What to work on: Using the records below, copy every line that holds the string "degrees".

[[ Records to use open ]]

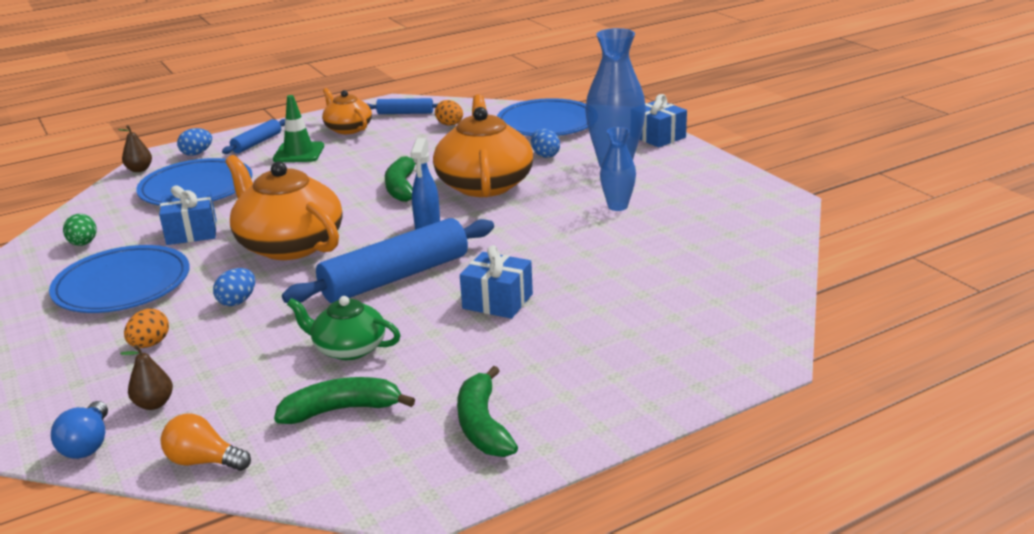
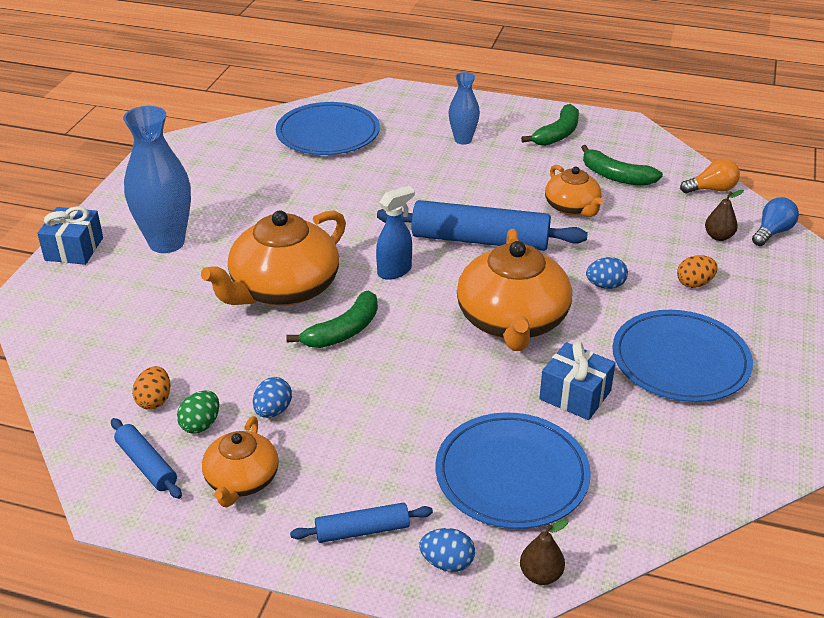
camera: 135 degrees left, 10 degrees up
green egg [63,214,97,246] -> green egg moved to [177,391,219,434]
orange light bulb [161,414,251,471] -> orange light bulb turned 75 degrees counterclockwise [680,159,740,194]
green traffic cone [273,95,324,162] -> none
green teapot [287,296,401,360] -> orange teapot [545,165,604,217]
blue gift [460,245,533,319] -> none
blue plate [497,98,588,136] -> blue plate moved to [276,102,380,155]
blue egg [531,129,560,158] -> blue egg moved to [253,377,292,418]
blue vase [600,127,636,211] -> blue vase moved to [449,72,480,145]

[[ Records to use closed ]]

Finished task:
camera: 135 degrees left, 10 degrees up
orange light bulb [161,414,251,471] -> orange light bulb turned 75 degrees counterclockwise [680,159,740,194]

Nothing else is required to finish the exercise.